Set down exactly the lines from the one containing "(158, 305) = (286, 365): none" through the last line of the data below, and no others.

======== Data excerpt

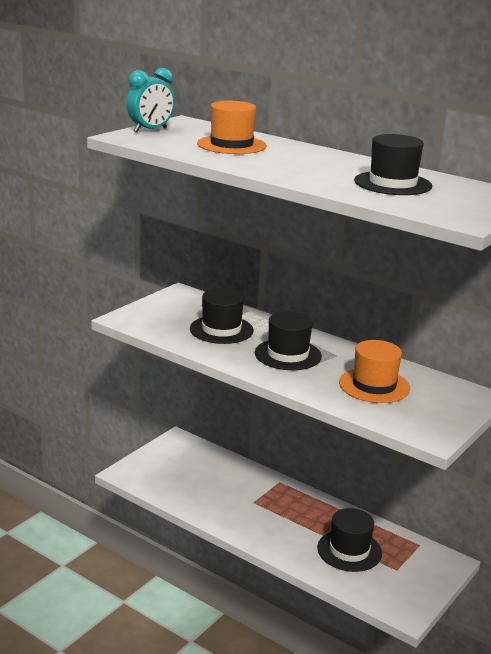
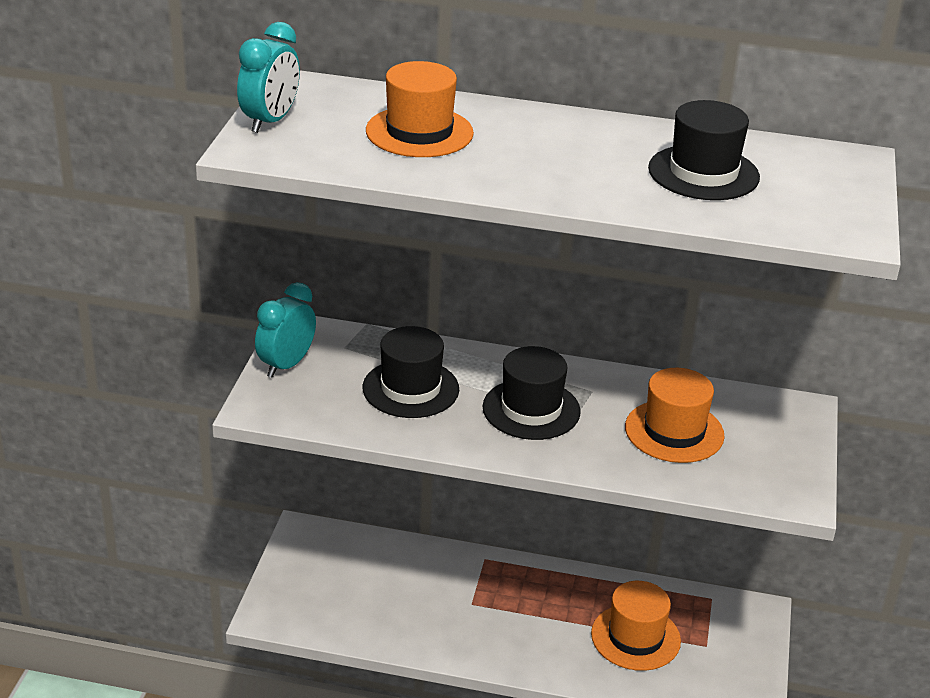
camera: 25 degrees left, 10 degrees up
(158, 305) = (286, 365): none -> turquoise clock
(349, 550) = (635, 637): black hat -> orange hat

================

**Worked solution**
(158, 305) = (286, 365): none -> turquoise clock
(349, 550) = (635, 637): black hat -> orange hat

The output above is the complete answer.